EXERCISE GOAL: Upon reaching the line that contains "none -> brown brick G6:I6 level 2" in the records below, begin repeating every line exactly through the last one, skipping pictures.

EXERCISE INPUTS:
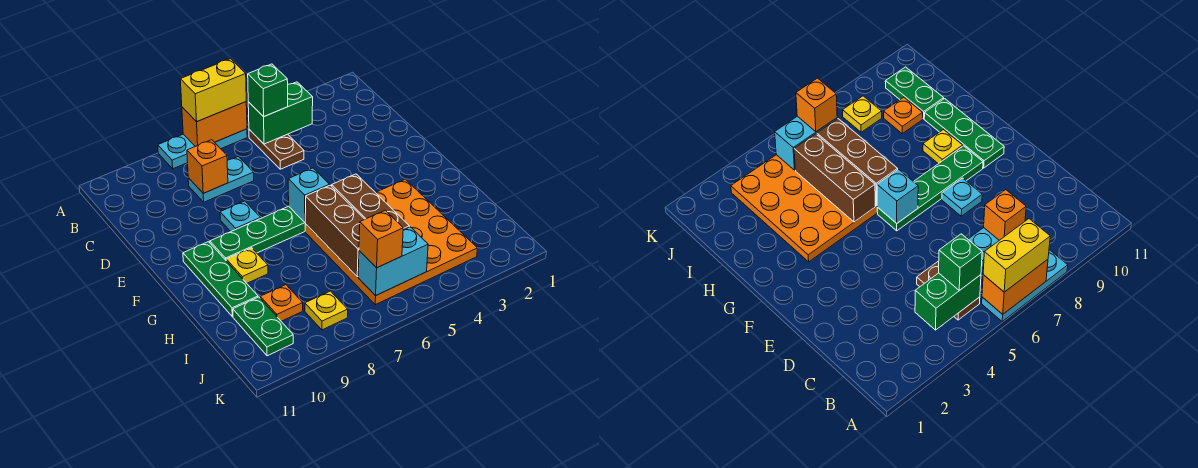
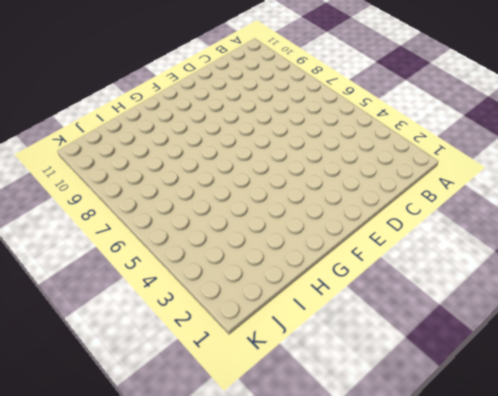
none -> cyan plate A6:A8 level 1
none -> brown plate B5:C5 level 1
none -> cyan plate C7:C8 level 1

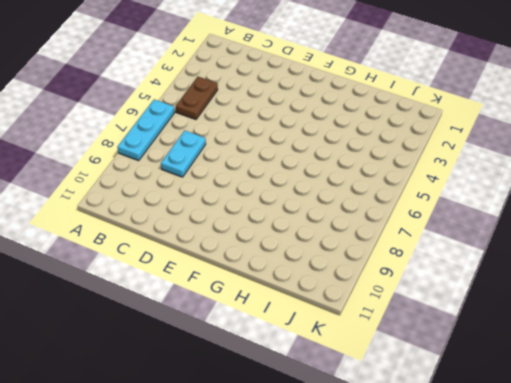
brown plate B4:B5 level 1 -> brown plate B5:C5 level 1
none -> cyan plate E8 level 1
none -> green plate F6:F9 level 1
none -> green plate F10:H10 level 1

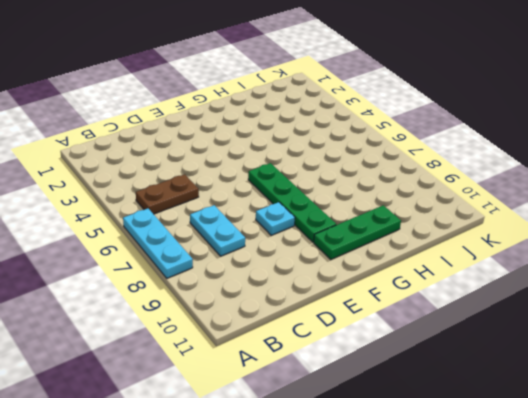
none -> orange plate G3:J6 level 1
none -> yellow plate G9 level 1
none -> orange plate I9 level 1

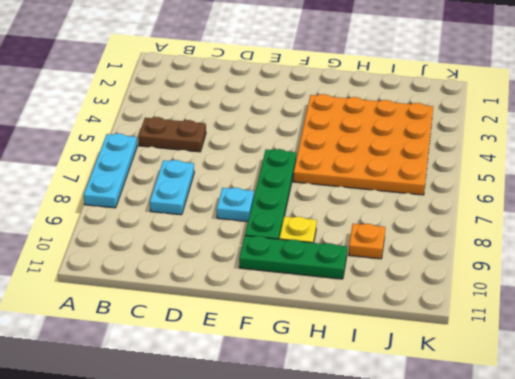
none -> green plate I10:J10 level 1
none -> yellow plate J8 level 1
none -> orange brick A6:A7 level 2

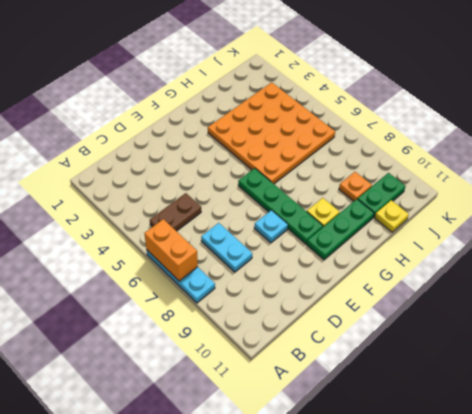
yellow plate I11 level 1 -> yellow plate J8 level 1
none -> green brick B4:B5 level 2
none -> orange brick C8 level 2
none -> cyan brick F6 level 2

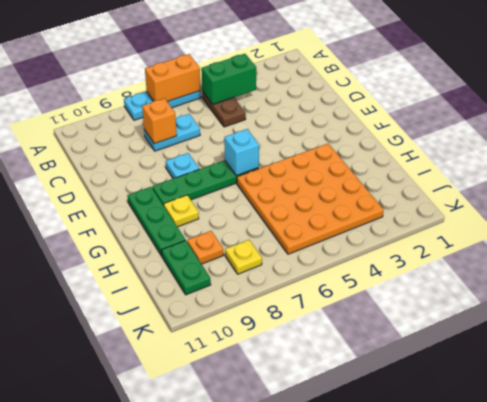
none -> brown brick G5:I5 level 2
none -> brown brick G6:I6 level 2
none -> cyan brick J5:J6 level 2

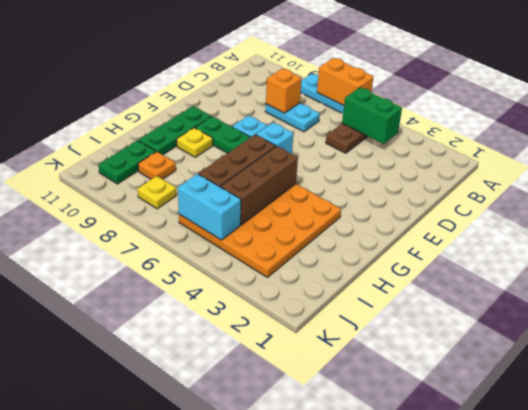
none -> yellow brick A6:A7 level 3
none -> green brick B5 level 3
none -> orange brick J6 level 3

EXERCISE OUTPUT:
none -> brown brick G6:I6 level 2
none -> cyan brick J5:J6 level 2

none -> yellow brick A6:A7 level 3
none -> green brick B5 level 3
none -> orange brick J6 level 3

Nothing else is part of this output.